## Start Entries shown

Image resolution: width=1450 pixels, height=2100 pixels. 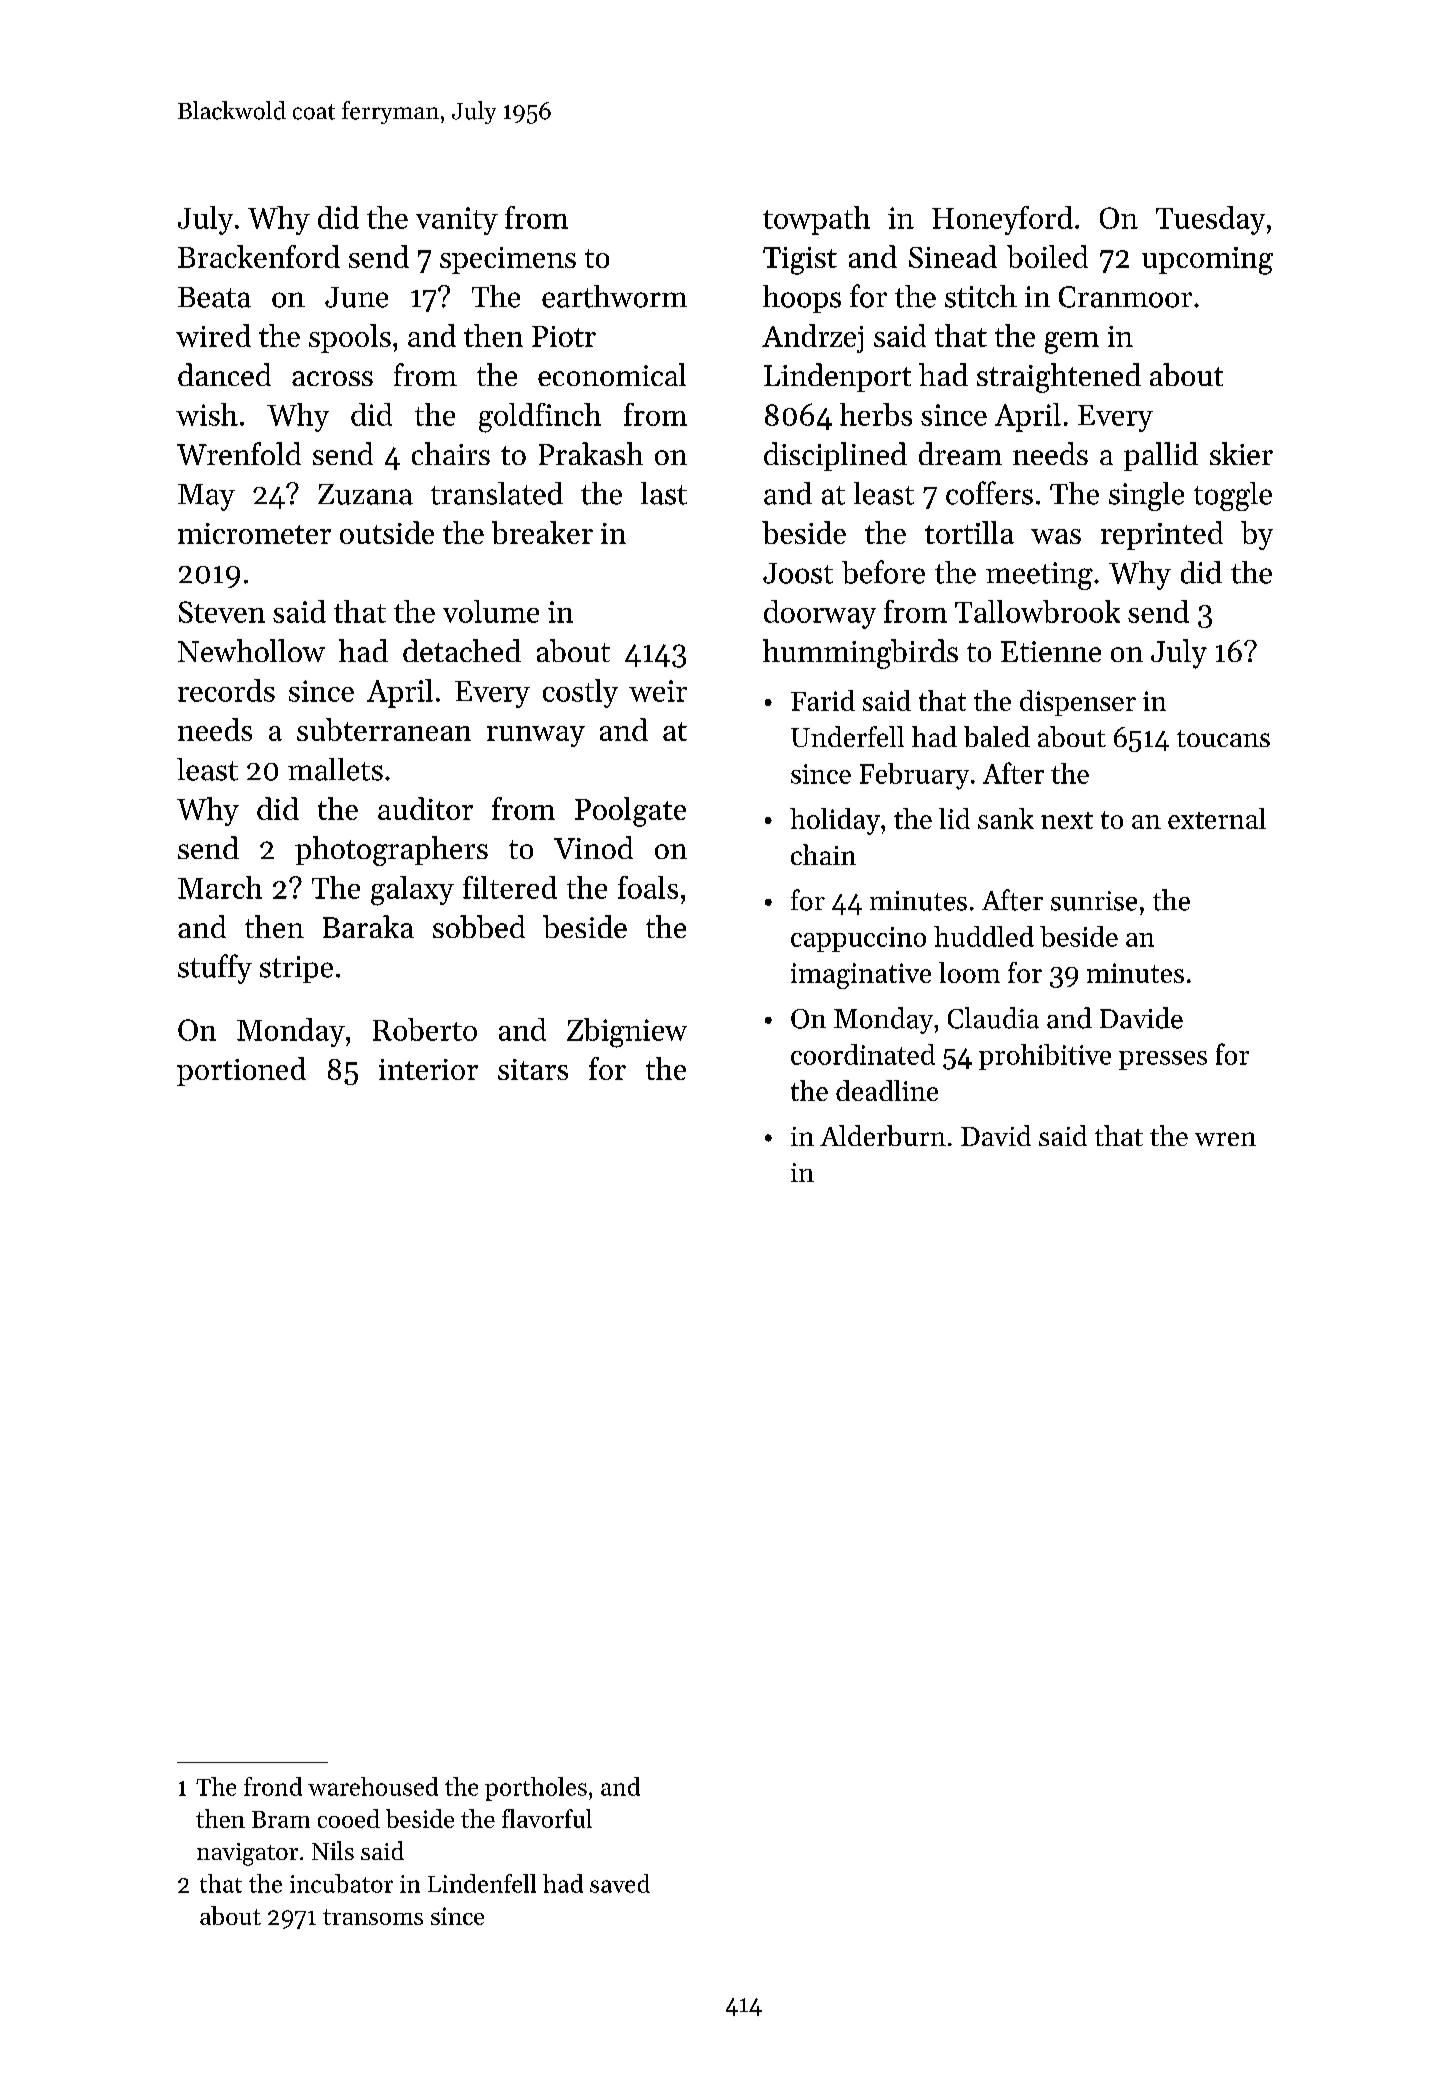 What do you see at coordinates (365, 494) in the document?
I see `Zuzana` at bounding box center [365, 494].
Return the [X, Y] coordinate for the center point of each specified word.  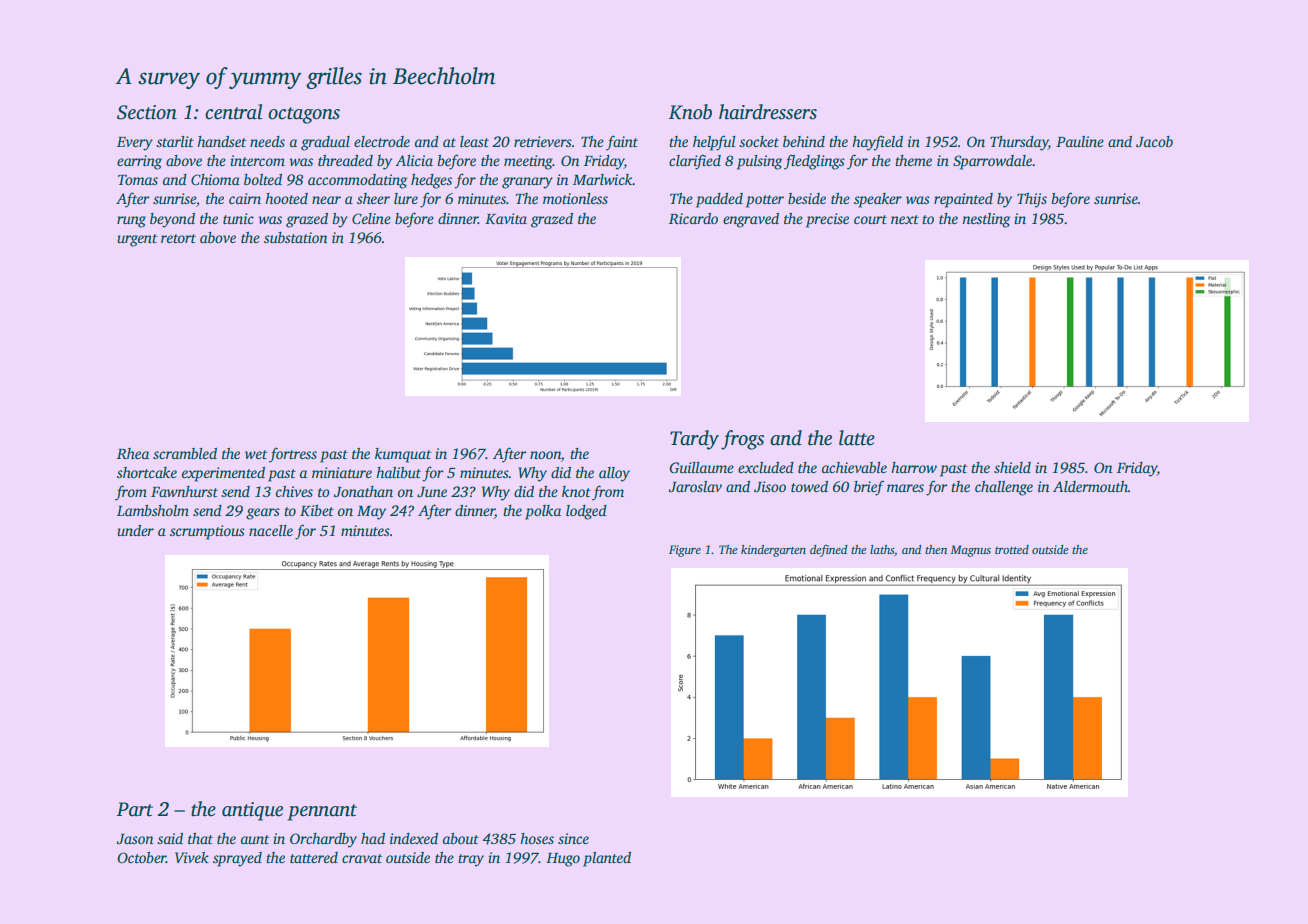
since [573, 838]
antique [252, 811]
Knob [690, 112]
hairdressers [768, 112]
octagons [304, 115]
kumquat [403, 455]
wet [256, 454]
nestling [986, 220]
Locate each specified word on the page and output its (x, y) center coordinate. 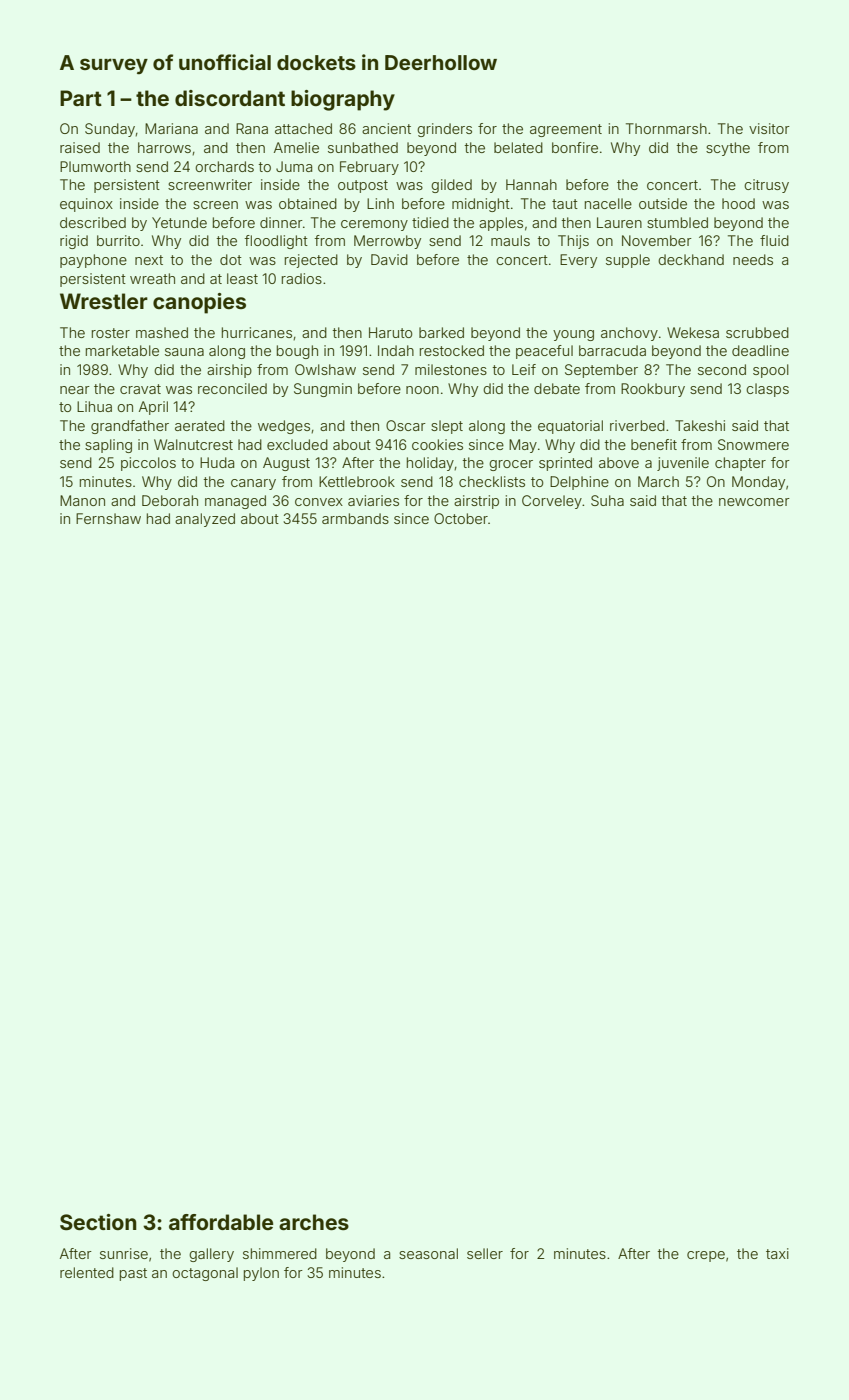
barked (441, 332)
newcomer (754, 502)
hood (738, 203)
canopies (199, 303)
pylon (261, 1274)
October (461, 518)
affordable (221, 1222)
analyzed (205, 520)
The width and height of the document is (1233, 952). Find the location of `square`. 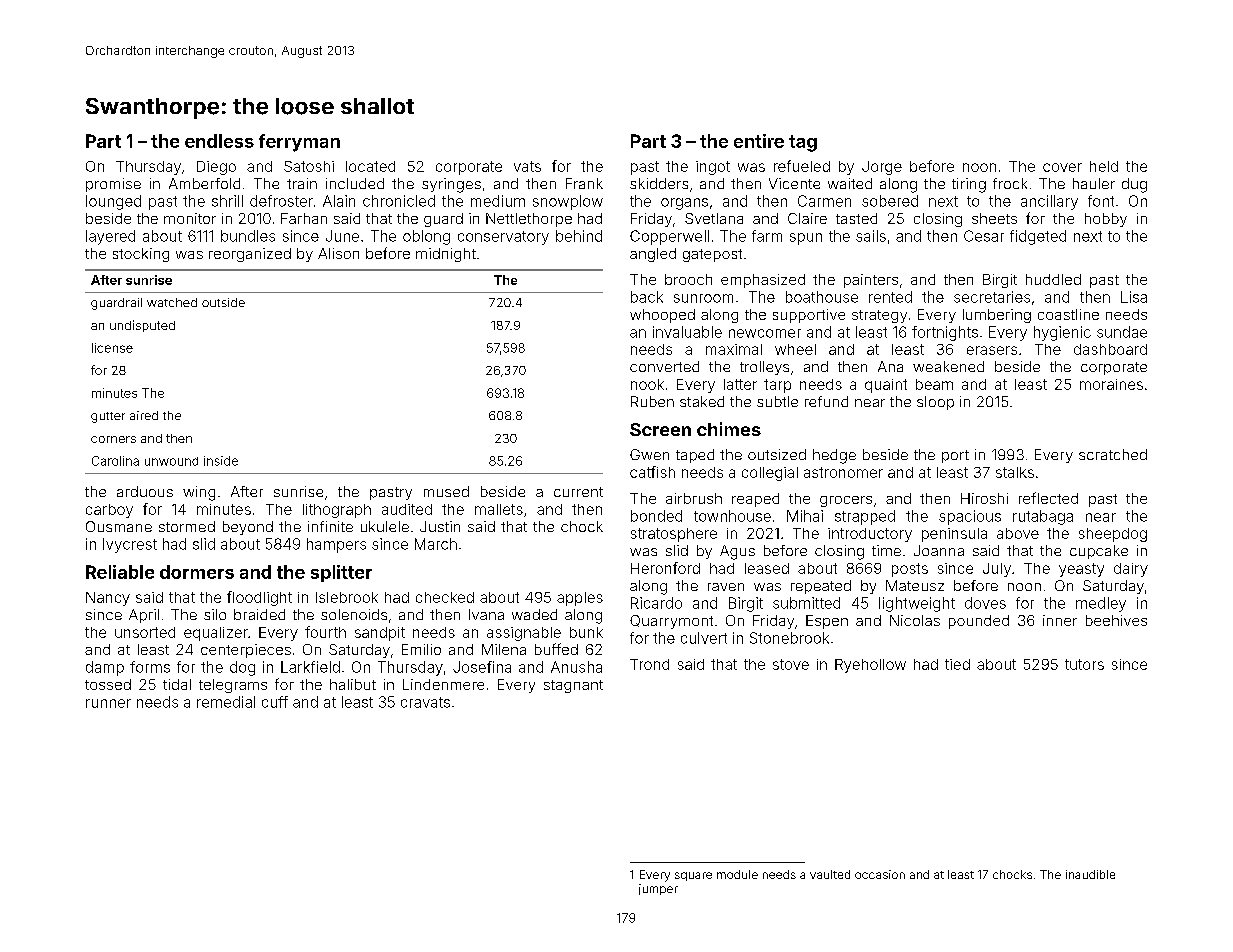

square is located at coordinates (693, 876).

## End Entries shown

Rewrite the lines starting with the line containing "antique [252, 811]" and going on through the last line, replacing "page" with "sheet" and changing nothing else. Leave the pictures out of your answer.

antique [252, 811]
Knob [690, 112]
hairdressers [768, 112]
octagons [304, 115]
kumquat [403, 455]
wet [256, 454]
nestling [986, 220]
Locate each specified word on the sheet and output its (x, y) center coordinate. 
barked (441, 332)
newcomer (754, 502)
hood (738, 203)
canopies (199, 303)
pylon (261, 1274)
October (461, 518)
affordable (221, 1222)
analyzed (205, 520)
The width and height of the document is (1233, 952). Find the location of `square`. 

square is located at coordinates (693, 876).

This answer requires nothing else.